• [YOUR ASSIGNMENT] When you reach the line that contains "building: none -> [437,243,506,339]" below, transcribe it and each line after it word for word to the end of the records, omitting pictures.

(Beginning of ENTRIES PROVIDED)

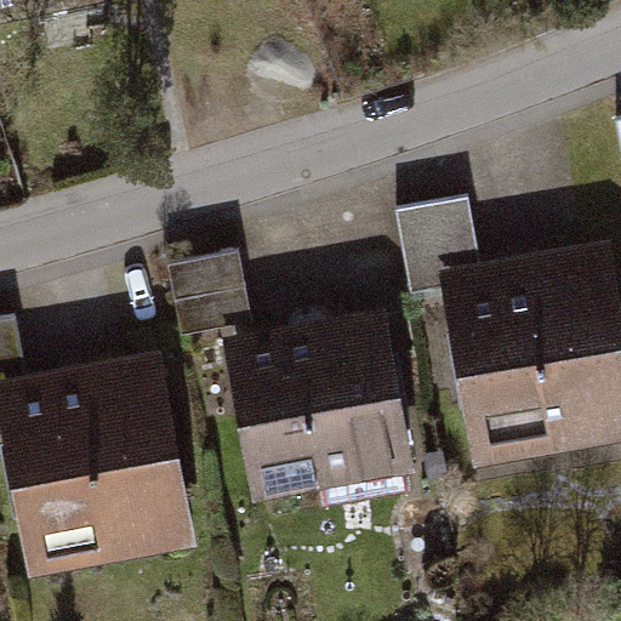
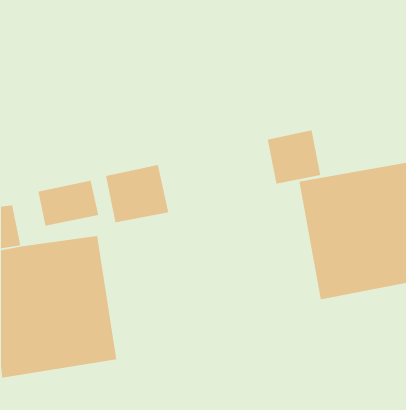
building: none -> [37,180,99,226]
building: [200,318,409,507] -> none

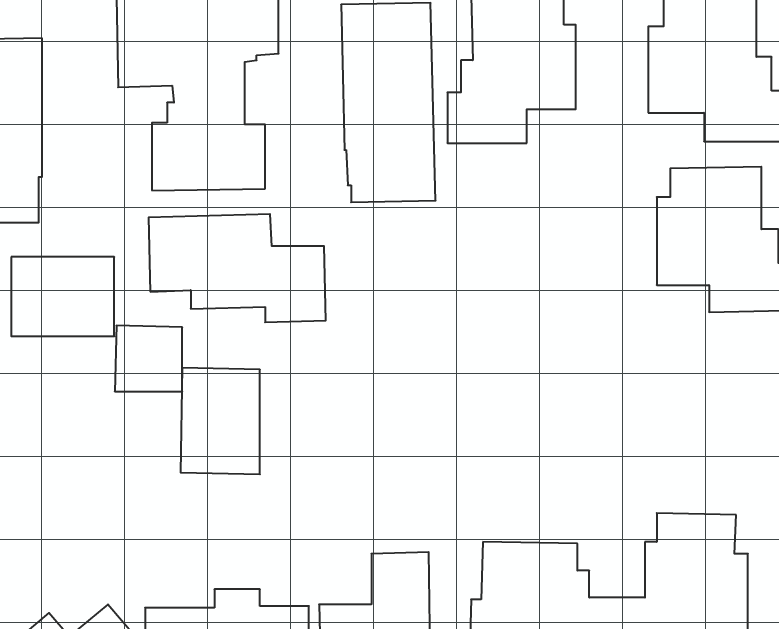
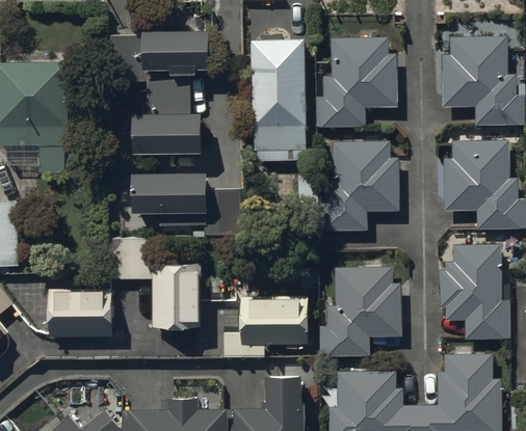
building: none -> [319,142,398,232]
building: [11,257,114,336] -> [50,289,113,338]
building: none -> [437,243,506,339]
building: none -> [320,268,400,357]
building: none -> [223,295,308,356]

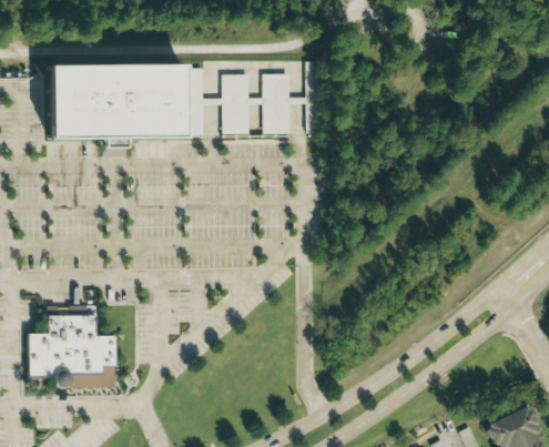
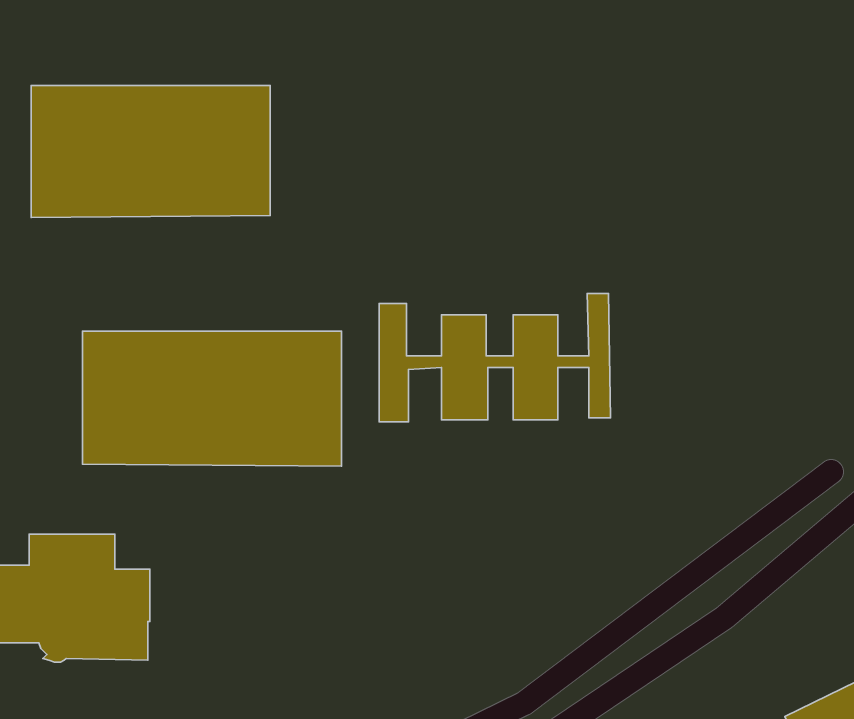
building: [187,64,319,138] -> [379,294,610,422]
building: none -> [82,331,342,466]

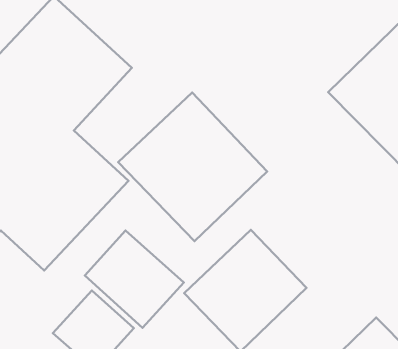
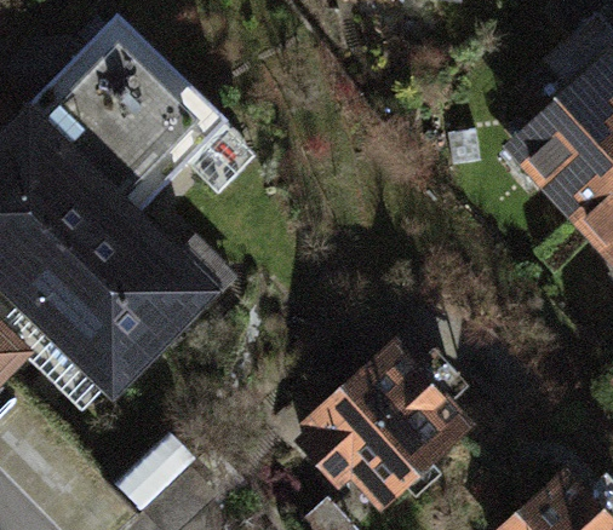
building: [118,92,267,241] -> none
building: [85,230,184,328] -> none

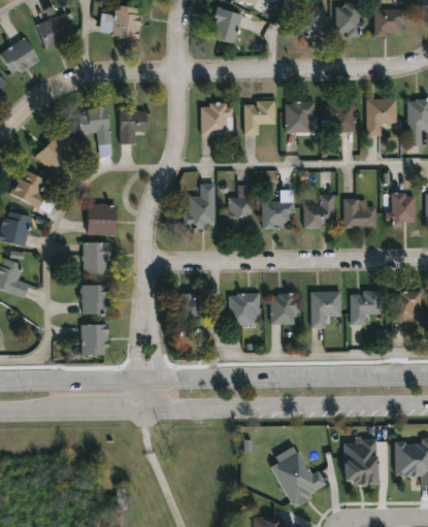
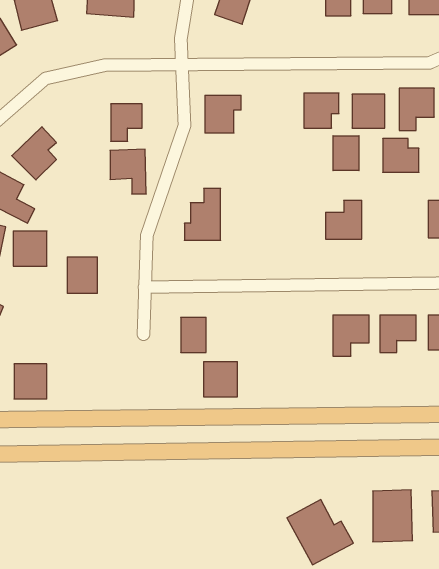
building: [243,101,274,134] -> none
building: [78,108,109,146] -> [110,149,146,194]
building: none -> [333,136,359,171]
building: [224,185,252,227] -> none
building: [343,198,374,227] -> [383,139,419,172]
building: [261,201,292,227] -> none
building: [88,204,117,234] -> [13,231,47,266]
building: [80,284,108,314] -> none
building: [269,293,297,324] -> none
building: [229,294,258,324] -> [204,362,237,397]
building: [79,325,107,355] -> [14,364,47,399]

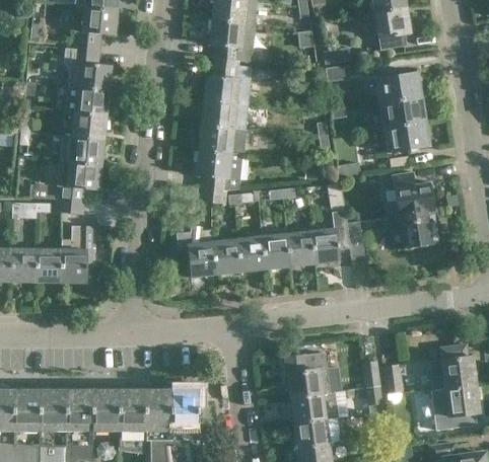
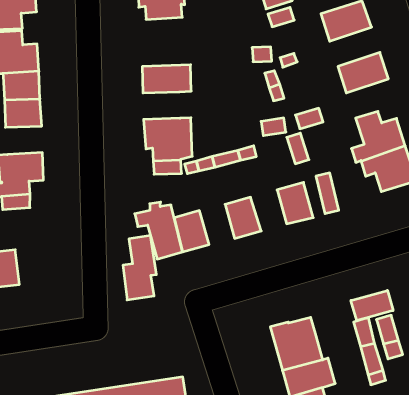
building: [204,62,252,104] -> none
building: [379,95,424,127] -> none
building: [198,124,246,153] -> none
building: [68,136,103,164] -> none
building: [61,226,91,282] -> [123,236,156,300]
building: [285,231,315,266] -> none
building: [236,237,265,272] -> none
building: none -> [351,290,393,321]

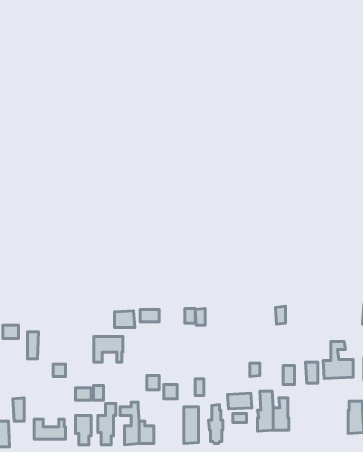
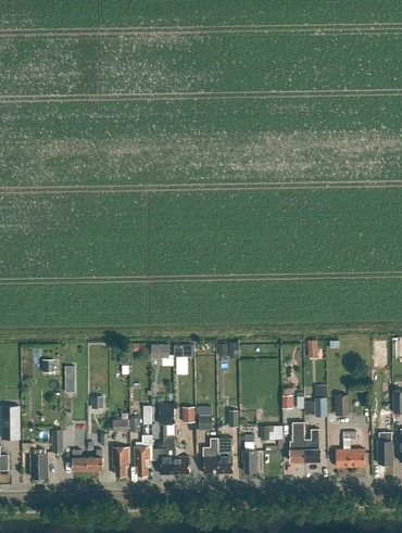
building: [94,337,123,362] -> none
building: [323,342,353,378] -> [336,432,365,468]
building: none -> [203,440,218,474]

(End of ENTRIES PROVIDED)

• [EXPECTED ANSWER]
building: none -> [437,243,506,339]
building: none -> [320,268,400,357]
building: none -> [223,295,308,356]

building: [187,64,319,138] -> [379,294,610,422]
building: none -> [82,331,342,466]

building: [118,92,267,241] -> none
building: [85,230,184,328] -> none

building: [243,101,274,134] -> none
building: [78,108,109,146] -> [110,149,146,194]
building: none -> [333,136,359,171]
building: [224,185,252,227] -> none
building: [343,198,374,227] -> [383,139,419,172]
building: [261,201,292,227] -> none
building: [88,204,117,234] -> [13,231,47,266]
building: [80,284,108,314] -> none
building: [269,293,297,324] -> none
building: [229,294,258,324] -> [204,362,237,397]
building: [79,325,107,355] -> [14,364,47,399]

building: [204,62,252,104] -> none
building: [379,95,424,127] -> none
building: [198,124,246,153] -> none
building: [68,136,103,164] -> none
building: [61,226,91,282] -> [123,236,156,300]
building: [285,231,315,266] -> none
building: [236,237,265,272] -> none
building: none -> [351,290,393,321]

building: [94,337,123,362] -> none
building: [323,342,353,378] -> [336,432,365,468]
building: none -> [203,440,218,474]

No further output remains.